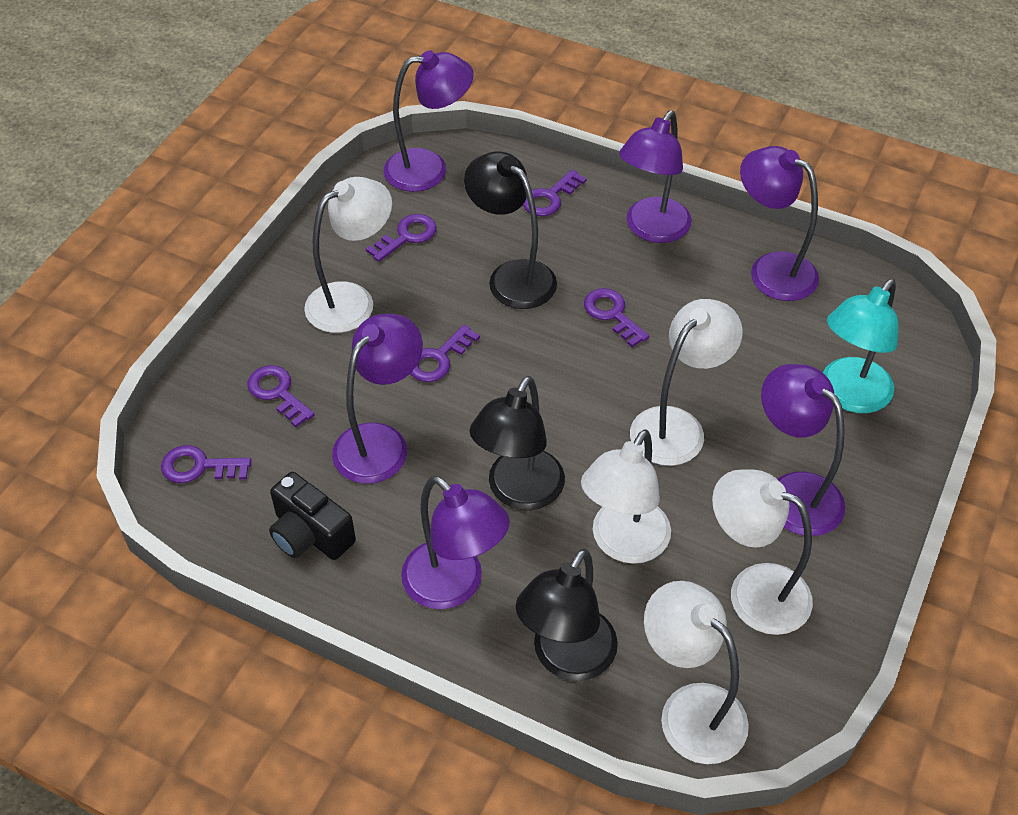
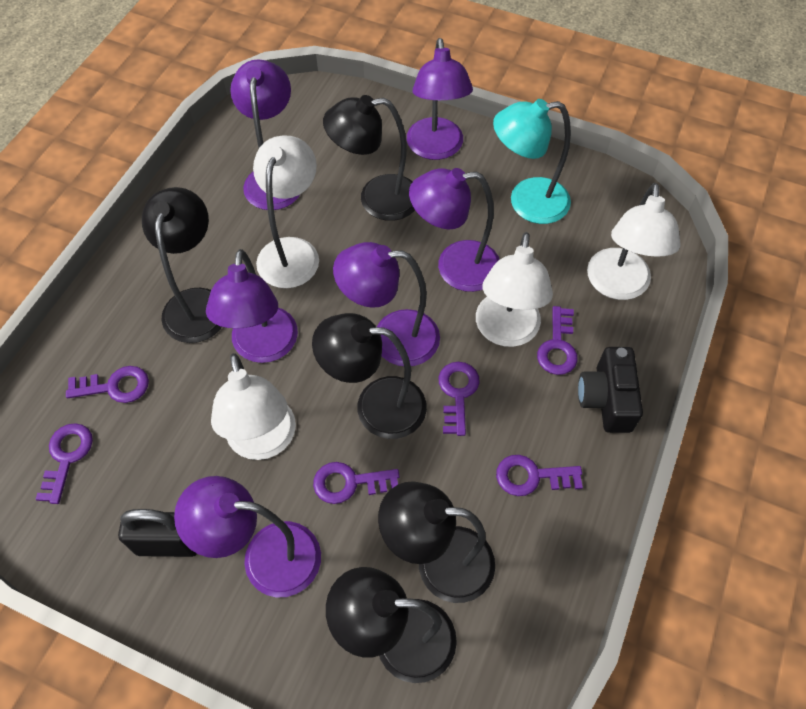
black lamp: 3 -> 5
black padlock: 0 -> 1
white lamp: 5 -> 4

· · · · · · ·

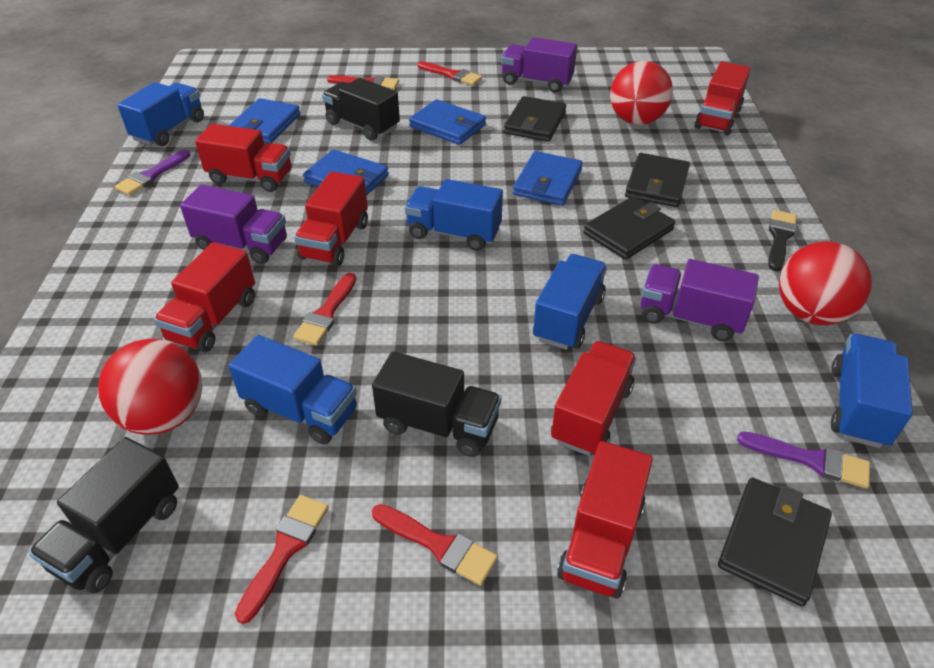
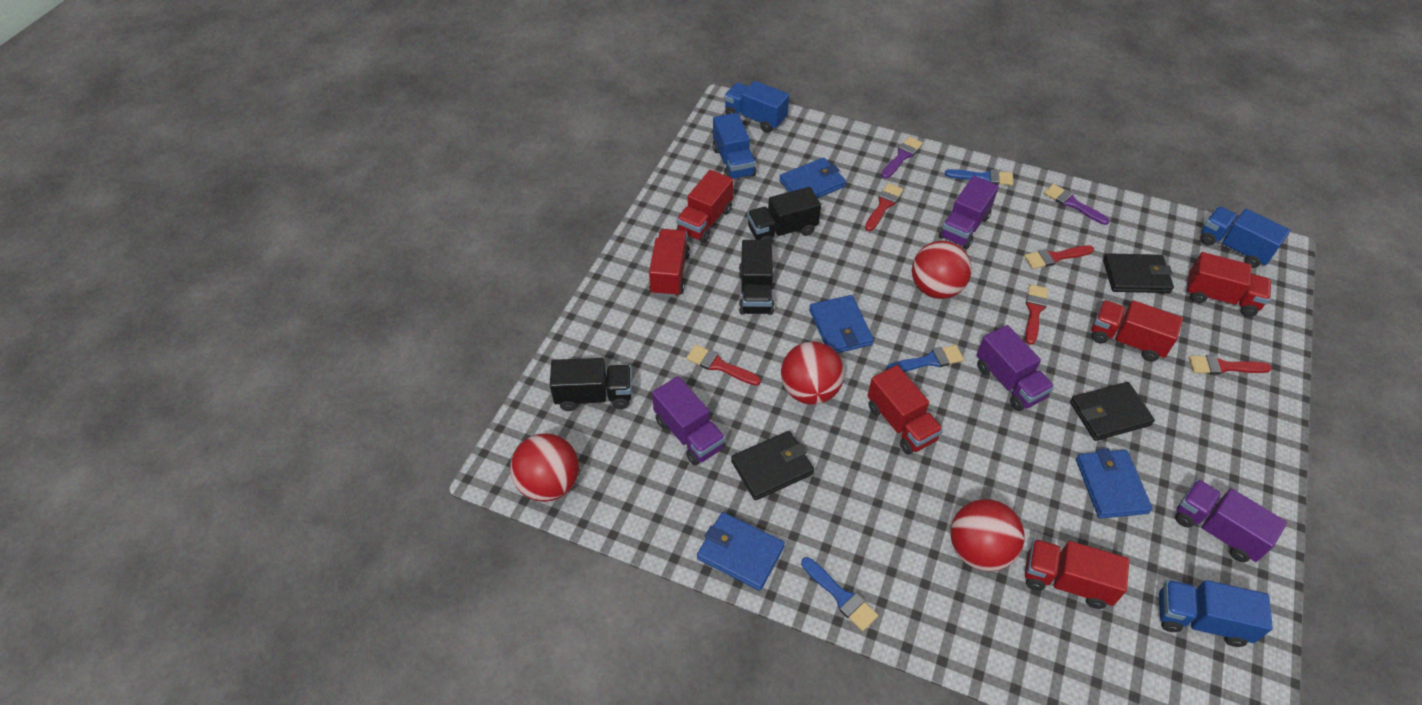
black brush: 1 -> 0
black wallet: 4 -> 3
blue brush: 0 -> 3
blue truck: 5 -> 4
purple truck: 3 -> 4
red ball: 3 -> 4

· · · · · · ·

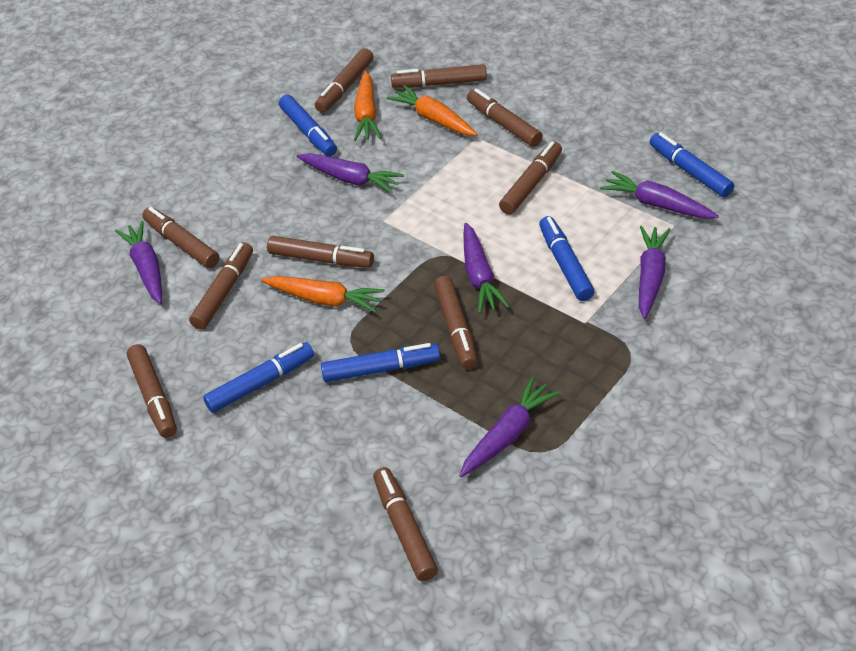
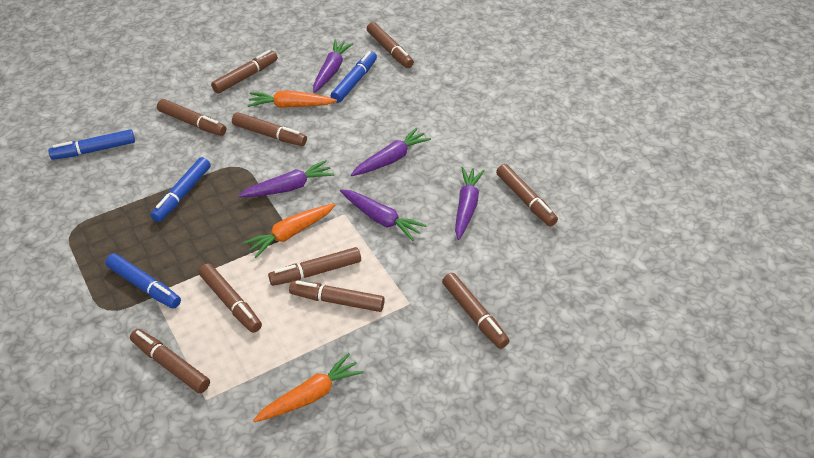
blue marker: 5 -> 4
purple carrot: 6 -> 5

· · · · · · ·

## Work request
Review the entries above and return every line where "blue" appears.

## Answer space
blue brush: 0 -> 3
blue truck: 5 -> 4
blue marker: 5 -> 4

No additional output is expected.